> **Problem description**
Write out the lines of the material below exactly, beginning at the line with "red cross: (88, 64) -> (139, 58), moved" and stopping after the line with "pink star: (363, 437)", and leave out the pictures.

> **Provided material**
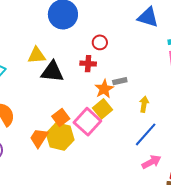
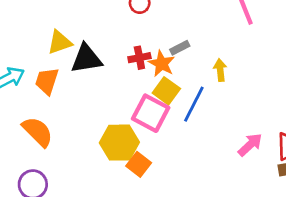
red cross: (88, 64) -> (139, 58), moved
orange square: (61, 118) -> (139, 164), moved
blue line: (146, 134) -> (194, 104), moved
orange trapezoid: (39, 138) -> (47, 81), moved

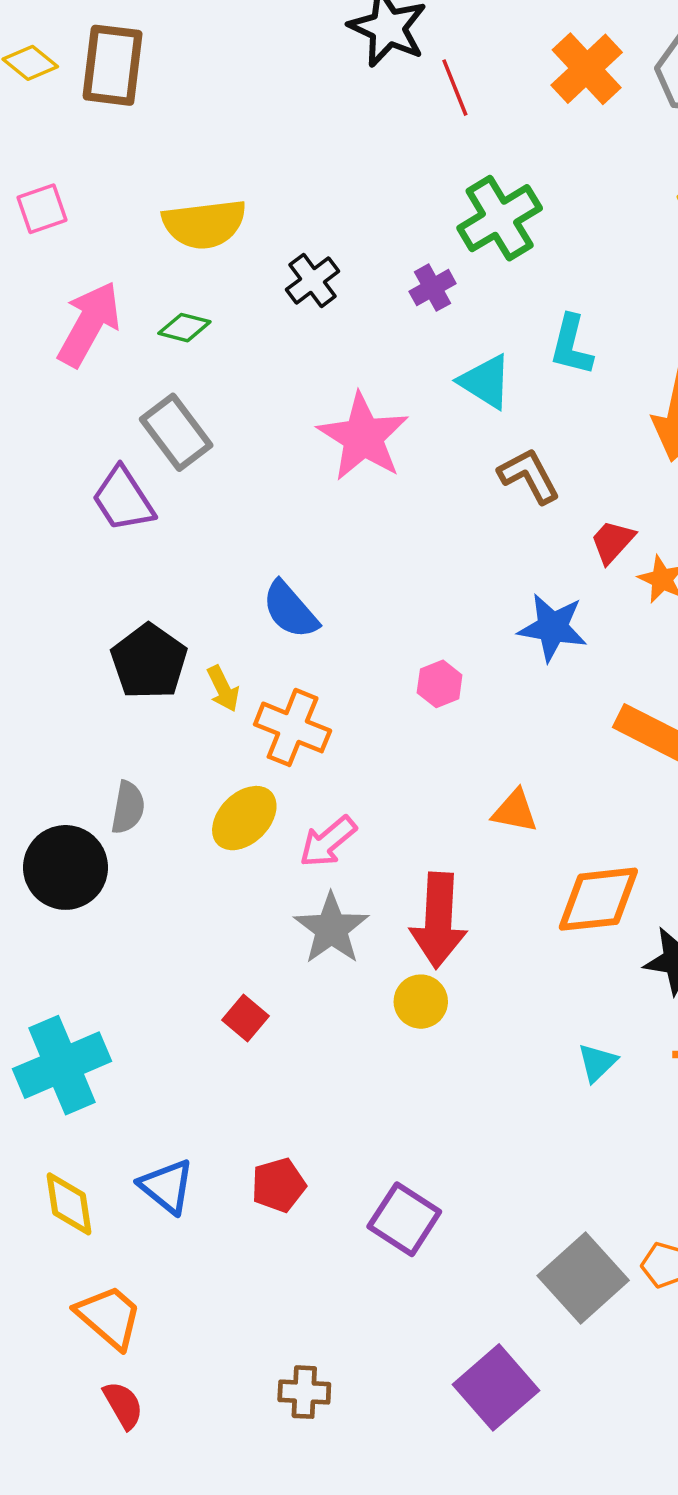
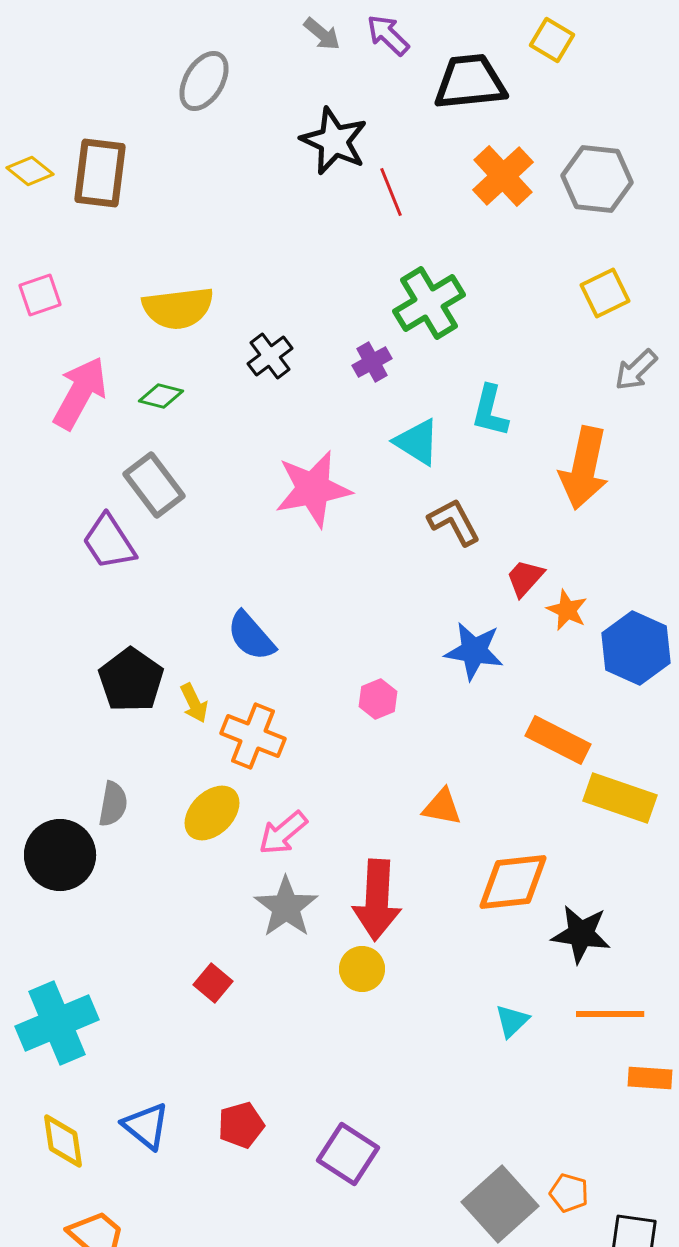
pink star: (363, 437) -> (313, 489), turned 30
---
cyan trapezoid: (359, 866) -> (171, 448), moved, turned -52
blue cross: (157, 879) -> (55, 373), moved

> **Exercise response**
red cross: (88, 64) -> (139, 58), moved
orange square: (61, 118) -> (139, 164), moved
blue line: (146, 134) -> (194, 104), moved
orange trapezoid: (39, 138) -> (47, 81), moved

pink star: (363, 437) -> (313, 489), turned 30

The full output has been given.